— start Listed records —

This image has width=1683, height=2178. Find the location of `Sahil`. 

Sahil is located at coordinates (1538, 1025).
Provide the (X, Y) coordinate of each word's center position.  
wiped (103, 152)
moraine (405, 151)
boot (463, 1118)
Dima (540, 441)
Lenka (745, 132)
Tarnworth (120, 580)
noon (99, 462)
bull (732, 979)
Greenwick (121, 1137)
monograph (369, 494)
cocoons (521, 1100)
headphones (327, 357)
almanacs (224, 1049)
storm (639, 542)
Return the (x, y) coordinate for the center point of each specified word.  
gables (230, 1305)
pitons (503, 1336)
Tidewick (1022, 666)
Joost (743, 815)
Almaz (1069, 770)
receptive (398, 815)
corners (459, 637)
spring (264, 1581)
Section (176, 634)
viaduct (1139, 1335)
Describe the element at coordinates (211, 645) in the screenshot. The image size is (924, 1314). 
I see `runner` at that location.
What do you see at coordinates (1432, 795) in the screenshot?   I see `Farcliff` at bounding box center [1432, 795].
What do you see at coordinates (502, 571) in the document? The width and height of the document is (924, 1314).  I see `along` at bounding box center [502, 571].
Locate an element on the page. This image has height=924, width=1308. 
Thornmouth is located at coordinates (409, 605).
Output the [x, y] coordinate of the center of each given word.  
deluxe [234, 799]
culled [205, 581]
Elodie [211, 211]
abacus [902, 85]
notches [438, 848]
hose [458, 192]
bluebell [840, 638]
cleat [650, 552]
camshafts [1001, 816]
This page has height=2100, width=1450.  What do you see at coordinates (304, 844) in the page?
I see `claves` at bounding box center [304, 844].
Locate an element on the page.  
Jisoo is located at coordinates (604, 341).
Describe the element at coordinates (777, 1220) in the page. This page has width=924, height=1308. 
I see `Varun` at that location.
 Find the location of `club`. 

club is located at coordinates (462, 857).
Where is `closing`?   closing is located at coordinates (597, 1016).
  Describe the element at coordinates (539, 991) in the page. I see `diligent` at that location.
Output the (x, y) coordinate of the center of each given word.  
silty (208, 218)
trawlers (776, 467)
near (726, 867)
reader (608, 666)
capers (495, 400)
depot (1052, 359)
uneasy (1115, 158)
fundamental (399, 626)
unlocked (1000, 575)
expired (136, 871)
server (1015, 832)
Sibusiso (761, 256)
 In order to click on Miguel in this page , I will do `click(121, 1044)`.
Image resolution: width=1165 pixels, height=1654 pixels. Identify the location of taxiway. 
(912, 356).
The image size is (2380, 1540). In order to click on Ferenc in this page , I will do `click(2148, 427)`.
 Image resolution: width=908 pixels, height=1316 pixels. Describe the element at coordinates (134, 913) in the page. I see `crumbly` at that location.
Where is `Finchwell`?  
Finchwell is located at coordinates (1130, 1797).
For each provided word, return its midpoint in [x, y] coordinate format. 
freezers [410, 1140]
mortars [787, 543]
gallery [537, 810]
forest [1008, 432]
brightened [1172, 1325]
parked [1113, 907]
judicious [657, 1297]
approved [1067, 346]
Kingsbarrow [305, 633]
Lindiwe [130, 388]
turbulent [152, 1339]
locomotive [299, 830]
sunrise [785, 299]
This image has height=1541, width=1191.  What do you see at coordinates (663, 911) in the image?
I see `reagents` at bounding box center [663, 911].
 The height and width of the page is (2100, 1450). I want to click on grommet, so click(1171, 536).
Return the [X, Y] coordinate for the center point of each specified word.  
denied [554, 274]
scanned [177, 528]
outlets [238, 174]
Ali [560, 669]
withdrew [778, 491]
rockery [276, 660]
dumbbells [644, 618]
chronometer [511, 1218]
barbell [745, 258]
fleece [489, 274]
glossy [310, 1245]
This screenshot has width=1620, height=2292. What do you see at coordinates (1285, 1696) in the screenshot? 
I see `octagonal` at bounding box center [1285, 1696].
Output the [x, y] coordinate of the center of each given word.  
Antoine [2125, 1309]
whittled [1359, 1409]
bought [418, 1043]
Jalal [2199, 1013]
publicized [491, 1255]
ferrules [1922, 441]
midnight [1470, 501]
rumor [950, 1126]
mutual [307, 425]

— end Listed records —

Your objective -> Copy out all the rows above, putting "listed" in place of every "specified" and changing nothing else.

Final answer ->
This image has width=1683, height=2178. Find the location of `Sahil`. 

Sahil is located at coordinates (1538, 1025).
Provide the (X, Y) coordinate of each word's center position.  
wiped (103, 152)
moraine (405, 151)
boot (463, 1118)
Dima (540, 441)
Lenka (745, 132)
Tarnworth (120, 580)
noon (99, 462)
bull (732, 979)
Greenwick (121, 1137)
monograph (369, 494)
cocoons (521, 1100)
headphones (327, 357)
almanacs (224, 1049)
storm (639, 542)
Return the (x, y) coordinate for the center point of each listed word.  
gables (230, 1305)
pitons (503, 1336)
Tidewick (1022, 666)
Joost (743, 815)
Almaz (1069, 770)
receptive (398, 815)
corners (459, 637)
spring (264, 1581)
Section (176, 634)
viaduct (1139, 1335)
Describe the element at coordinates (211, 645) in the screenshot. The image size is (924, 1314). 
I see `runner` at that location.
What do you see at coordinates (1432, 795) in the screenshot?   I see `Farcliff` at bounding box center [1432, 795].
What do you see at coordinates (502, 571) in the document? The width and height of the document is (924, 1314).  I see `along` at bounding box center [502, 571].
Locate an element on the page. This image has height=924, width=1308. 
Thornmouth is located at coordinates (409, 605).
Output the [x, y] coordinate of the center of each given word.  
deluxe [234, 799]
culled [205, 581]
Elodie [211, 211]
abacus [902, 85]
notches [438, 848]
hose [458, 192]
bluebell [840, 638]
cleat [650, 552]
camshafts [1001, 816]
This page has height=2100, width=1450.  What do you see at coordinates (304, 844) in the page?
I see `claves` at bounding box center [304, 844].
Locate an element on the page.  
Jisoo is located at coordinates (604, 341).
Describe the element at coordinates (777, 1220) in the page. This page has width=924, height=1308. 
I see `Varun` at that location.
 Find the location of `club`. 

club is located at coordinates (462, 857).
Where is `closing`?   closing is located at coordinates (597, 1016).
  Describe the element at coordinates (539, 991) in the page. I see `diligent` at that location.
Output the (x, y) coordinate of the center of each given word.  
silty (208, 218)
trawlers (776, 467)
near (726, 867)
reader (608, 666)
capers (495, 400)
depot (1052, 359)
uneasy (1115, 158)
fundamental (399, 626)
unlocked (1000, 575)
expired (136, 871)
server (1015, 832)
Sibusiso (761, 256)
 In order to click on Miguel in this page , I will do `click(121, 1044)`.
Image resolution: width=1165 pixels, height=1654 pixels. Identify the location of taxiway. 
(912, 356).
The image size is (2380, 1540). In order to click on Ferenc in this page , I will do `click(2148, 427)`.
 Image resolution: width=908 pixels, height=1316 pixels. Describe the element at coordinates (134, 913) in the page. I see `crumbly` at that location.
Where is `Finchwell`?  
Finchwell is located at coordinates (1130, 1797).
For each provided word, return its midpoint in [x, y] coordinate format. 
freezers [410, 1140]
mortars [787, 543]
gallery [537, 810]
forest [1008, 432]
brightened [1172, 1325]
parked [1113, 907]
judicious [657, 1297]
approved [1067, 346]
Kingsbarrow [305, 633]
Lindiwe [130, 388]
turbulent [152, 1339]
locomotive [299, 830]
sunrise [785, 299]
This image has height=1541, width=1191.  What do you see at coordinates (663, 911) in the image?
I see `reagents` at bounding box center [663, 911].
 The height and width of the page is (2100, 1450). I want to click on grommet, so click(1171, 536).
Return the [X, Y] coordinate for the center point of each listed word.  
denied [554, 274]
scanned [177, 528]
outlets [238, 174]
Ali [560, 669]
withdrew [778, 491]
rockery [276, 660]
dumbbells [644, 618]
chronometer [511, 1218]
barbell [745, 258]
fleece [489, 274]
glossy [310, 1245]
This screenshot has width=1620, height=2292. What do you see at coordinates (1285, 1696) in the screenshot? 
I see `octagonal` at bounding box center [1285, 1696].
Output the [x, y] coordinate of the center of each given word.  
Antoine [2125, 1309]
whittled [1359, 1409]
bought [418, 1043]
Jalal [2199, 1013]
publicized [491, 1255]
ferrules [1922, 441]
midnight [1470, 501]
rumor [950, 1126]
mutual [307, 425]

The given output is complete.